▸ Exercise directions
Below are some records. Quote exactly the lines from the one that contains "none -> green brick F3 level 1" through the last, both included, and leave out the pictures.

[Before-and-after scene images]
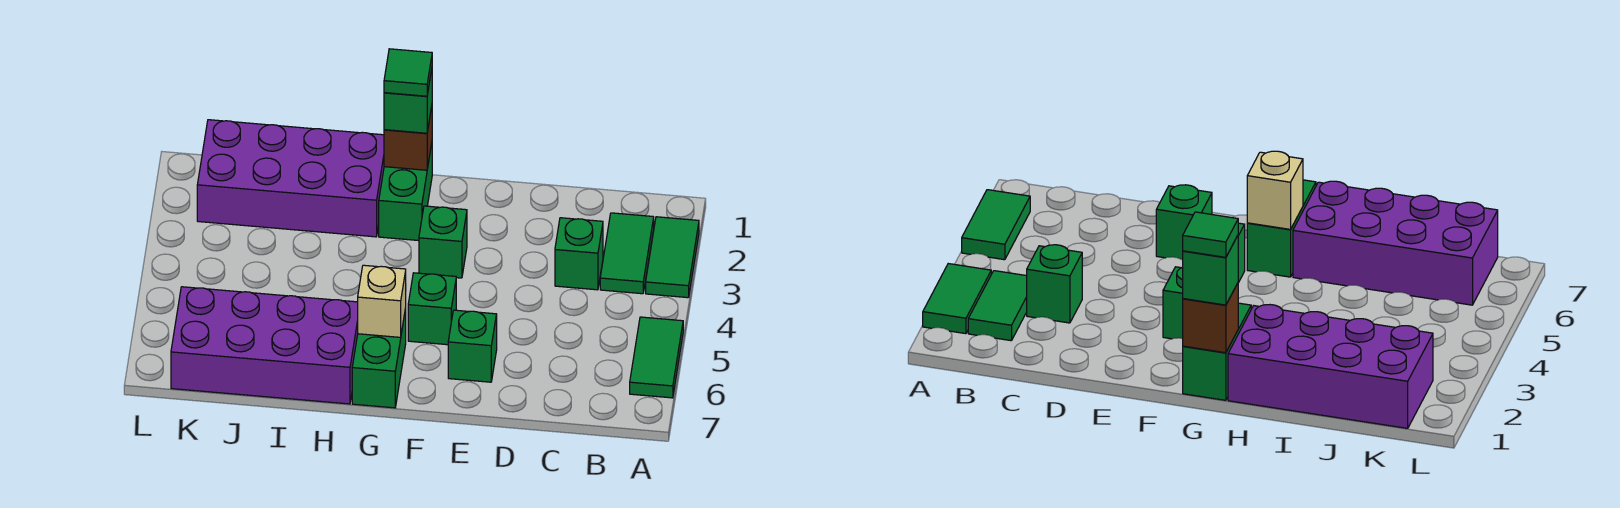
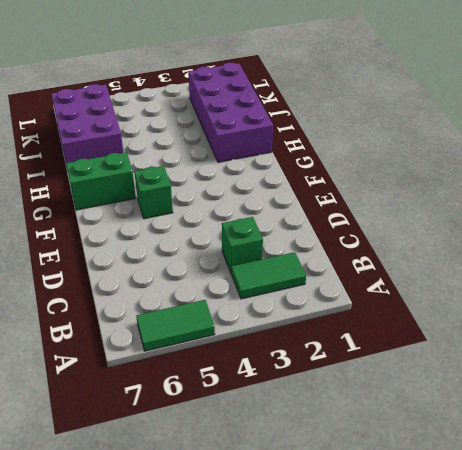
purple brick I6:K7 level 1 -> purple brick H6:K7 level 1
none -> green tile A2:A3 level 1
none -> green brick E6 level 1
none -> green brick F3 level 1

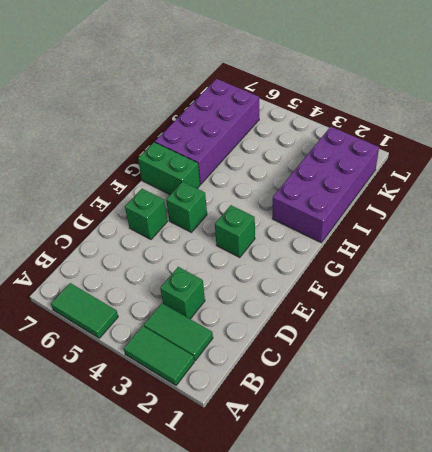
none -> green brick G1:G2 level 1
none -> brown brick G1 level 2
none -> tan brick G6 level 2

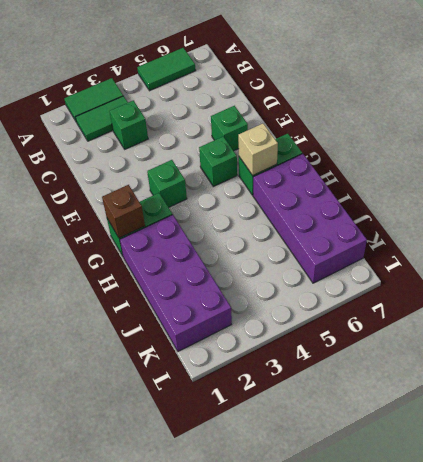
none -> green brick G1 level 3
none -> green tile G1 level 4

▸ Reply
none -> green brick F3 level 1

none -> green brick G1:G2 level 1
none -> brown brick G1 level 2
none -> tan brick G6 level 2

none -> green brick G1 level 3
none -> green tile G1 level 4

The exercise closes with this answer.